▶ **EXERCISE DIRECTIONS**
Extract from the entries below, exactly as given, only the lines from the line containing "See the attached" to the line containing "Is there carcinoma here?", both lines included.

[Saved data entries]
########
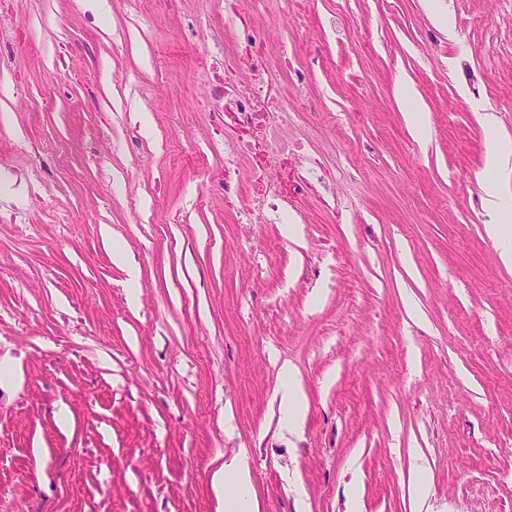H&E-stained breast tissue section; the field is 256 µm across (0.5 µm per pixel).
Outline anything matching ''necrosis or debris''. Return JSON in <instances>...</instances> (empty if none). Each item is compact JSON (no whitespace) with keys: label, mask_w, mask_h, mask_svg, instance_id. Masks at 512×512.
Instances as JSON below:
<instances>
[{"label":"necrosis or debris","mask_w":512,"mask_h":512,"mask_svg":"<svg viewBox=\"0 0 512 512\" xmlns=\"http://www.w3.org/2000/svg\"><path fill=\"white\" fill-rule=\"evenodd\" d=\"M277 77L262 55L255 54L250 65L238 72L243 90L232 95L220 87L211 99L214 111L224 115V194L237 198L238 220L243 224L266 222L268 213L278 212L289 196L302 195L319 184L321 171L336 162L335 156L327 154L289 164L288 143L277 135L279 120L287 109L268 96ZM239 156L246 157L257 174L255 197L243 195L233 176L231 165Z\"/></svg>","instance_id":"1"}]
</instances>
########
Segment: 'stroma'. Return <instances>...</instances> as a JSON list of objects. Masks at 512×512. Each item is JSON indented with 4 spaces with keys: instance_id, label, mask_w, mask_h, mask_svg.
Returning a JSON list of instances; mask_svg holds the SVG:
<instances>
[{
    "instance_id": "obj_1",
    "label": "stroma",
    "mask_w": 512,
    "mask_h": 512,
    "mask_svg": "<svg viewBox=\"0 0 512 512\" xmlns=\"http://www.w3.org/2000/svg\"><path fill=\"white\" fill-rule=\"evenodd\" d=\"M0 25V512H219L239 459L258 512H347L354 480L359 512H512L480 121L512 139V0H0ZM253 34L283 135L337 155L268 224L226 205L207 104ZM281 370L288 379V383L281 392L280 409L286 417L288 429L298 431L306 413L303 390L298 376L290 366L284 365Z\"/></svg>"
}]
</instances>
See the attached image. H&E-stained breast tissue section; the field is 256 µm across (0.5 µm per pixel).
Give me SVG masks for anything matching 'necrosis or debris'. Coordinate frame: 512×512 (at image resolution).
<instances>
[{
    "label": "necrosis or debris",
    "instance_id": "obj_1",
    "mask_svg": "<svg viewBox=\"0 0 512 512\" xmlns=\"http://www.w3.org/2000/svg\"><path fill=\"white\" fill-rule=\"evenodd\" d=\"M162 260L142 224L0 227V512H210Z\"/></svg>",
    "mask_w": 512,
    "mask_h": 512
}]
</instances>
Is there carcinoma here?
########
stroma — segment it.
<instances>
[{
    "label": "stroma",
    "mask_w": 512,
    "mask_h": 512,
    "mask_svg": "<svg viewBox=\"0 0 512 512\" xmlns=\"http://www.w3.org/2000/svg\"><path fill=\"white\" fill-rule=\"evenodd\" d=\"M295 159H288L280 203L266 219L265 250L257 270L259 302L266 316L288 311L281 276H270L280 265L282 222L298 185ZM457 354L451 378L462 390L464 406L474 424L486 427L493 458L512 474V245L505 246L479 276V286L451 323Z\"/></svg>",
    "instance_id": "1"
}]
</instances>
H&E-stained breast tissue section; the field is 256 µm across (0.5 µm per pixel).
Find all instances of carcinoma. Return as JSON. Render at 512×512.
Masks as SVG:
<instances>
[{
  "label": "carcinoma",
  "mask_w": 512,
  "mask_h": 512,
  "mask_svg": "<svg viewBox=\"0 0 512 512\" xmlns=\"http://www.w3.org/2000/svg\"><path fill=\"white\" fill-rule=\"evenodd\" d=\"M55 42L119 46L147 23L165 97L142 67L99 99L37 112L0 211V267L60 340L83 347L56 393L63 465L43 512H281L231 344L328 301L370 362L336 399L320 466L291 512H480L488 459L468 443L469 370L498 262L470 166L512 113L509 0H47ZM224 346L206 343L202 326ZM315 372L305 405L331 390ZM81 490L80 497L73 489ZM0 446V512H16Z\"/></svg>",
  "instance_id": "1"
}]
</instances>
########
▶ **RESULT FOR THIS EXERCISE**
See the attached image. H&E-stained breast tissue section; the field is 256 µm across (0.5 µm per pixel).
Give me SVG masks for anything matching 'necrosis or debris'. Coordinate frame: 512×512 (at image resolution).
<instances>
[{
    "label": "necrosis or debris",
    "instance_id": "obj_1",
    "mask_svg": "<svg viewBox=\"0 0 512 512\" xmlns=\"http://www.w3.org/2000/svg\"><path fill=\"white\" fill-rule=\"evenodd\" d=\"M162 260L142 224L0 227V512H210Z\"/></svg>",
    "mask_w": 512,
    "mask_h": 512
}]
</instances>
Is there carcinoma here?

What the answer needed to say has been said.